§ **Aim of the task**:
Write out word for word the lines below, from the very first line of the items through the line containing "5: (395, 60)", with both of those lines included.

§ **Listed entries**:
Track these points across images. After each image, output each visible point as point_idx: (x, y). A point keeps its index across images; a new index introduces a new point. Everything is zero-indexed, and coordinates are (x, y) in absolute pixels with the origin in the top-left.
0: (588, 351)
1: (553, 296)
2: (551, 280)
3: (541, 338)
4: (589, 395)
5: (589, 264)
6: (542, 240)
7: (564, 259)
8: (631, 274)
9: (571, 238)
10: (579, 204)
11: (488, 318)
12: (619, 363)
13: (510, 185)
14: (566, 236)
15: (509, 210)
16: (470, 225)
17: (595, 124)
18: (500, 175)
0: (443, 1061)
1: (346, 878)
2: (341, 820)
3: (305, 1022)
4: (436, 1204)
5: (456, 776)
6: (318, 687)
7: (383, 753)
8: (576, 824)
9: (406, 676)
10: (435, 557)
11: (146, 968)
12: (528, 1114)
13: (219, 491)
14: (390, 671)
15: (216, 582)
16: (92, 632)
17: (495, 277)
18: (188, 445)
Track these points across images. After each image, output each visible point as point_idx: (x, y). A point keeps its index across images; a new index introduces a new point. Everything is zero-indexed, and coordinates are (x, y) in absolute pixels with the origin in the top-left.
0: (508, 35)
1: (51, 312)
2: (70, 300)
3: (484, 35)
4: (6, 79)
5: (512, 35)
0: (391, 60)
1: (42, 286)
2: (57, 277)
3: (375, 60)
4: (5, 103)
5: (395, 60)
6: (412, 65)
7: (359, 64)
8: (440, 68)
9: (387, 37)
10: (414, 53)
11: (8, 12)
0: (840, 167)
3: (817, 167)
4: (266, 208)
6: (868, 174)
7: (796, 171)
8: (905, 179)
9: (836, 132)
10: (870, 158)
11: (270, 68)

§ **Written response**:
Track these points across images. After each image, output each visible point as point_idx: (x, y). A point keeps its index across images; a new index introduces a new point. Everything is zero-indexed, and coordinates are (x, y) in absolute pixels with the origin in the top-left.
0: (588, 351)
1: (553, 296)
2: (551, 280)
3: (541, 338)
4: (589, 395)
5: (589, 264)
6: (542, 240)
7: (564, 259)
8: (631, 274)
9: (571, 238)
10: (579, 204)
11: (488, 318)
12: (619, 363)
13: (510, 185)
14: (566, 236)
15: (509, 210)
16: (470, 225)
17: (595, 124)
18: (500, 175)
0: (443, 1061)
1: (346, 878)
2: (341, 820)
3: (305, 1022)
4: (436, 1204)
5: (456, 776)
6: (318, 687)
7: (383, 753)
8: (576, 824)
9: (406, 676)
10: (435, 557)
11: (146, 968)
12: (528, 1114)
13: (219, 491)
14: (390, 671)
15: (216, 582)
16: (92, 632)
17: (495, 277)
18: (188, 445)
Track these points across images. After each image, output each visible point as point_idx: (x, y). A point keeps its index across images; a new index introduces a new point. Everything is zero-indexed, and coordinates are (x, y) in absolute pixels with the origin in the top-left.
0: (508, 35)
1: (51, 312)
2: (70, 300)
3: (484, 35)
4: (6, 79)
5: (512, 35)
0: (391, 60)
1: (42, 286)
2: (57, 277)
3: (375, 60)
4: (5, 103)
5: (395, 60)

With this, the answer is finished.